Copy every one of the records below word for word, leaving out the pictures.

==== GIVEN RECORDS ====

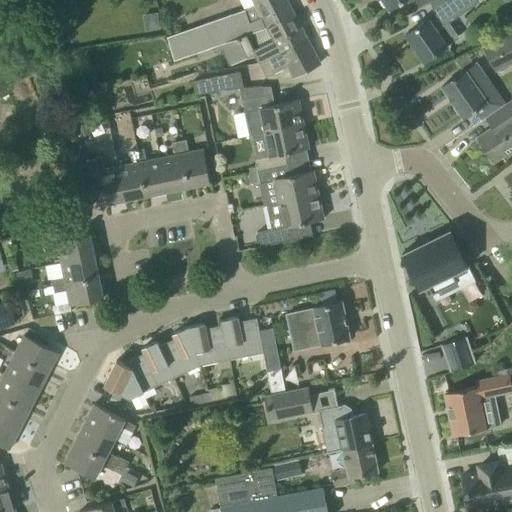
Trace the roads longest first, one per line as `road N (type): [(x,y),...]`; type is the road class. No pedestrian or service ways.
road 1 (residential): [(134,328),(114,228),(216,206),(236,296)]
road 2 (residential): [(435,511),(382,261)]
road 3 (residential): [(50,511),(36,464),(99,347),(134,328)]
road 4 (residential): [(362,166),(411,158),(428,165),(492,251),(511,236)]
road 5 (residential): [(362,166),(316,0)]
road 6 (residential): [(236,296),(382,261)]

====

TASK SOLUTION:
Trace the roads longest first, one per line as `road N (type): [(x,y),...]`; type is the road class. No pedestrian or service ways.
road 1 (residential): [(134,328),(114,228),(216,206),(236,296)]
road 2 (residential): [(435,511),(382,261)]
road 3 (residential): [(50,511),(36,464),(99,347),(134,328)]
road 4 (residential): [(362,166),(411,158),(428,165),(492,251),(511,236)]
road 5 (residential): [(362,166),(316,0)]
road 6 (residential): [(236,296),(382,261)]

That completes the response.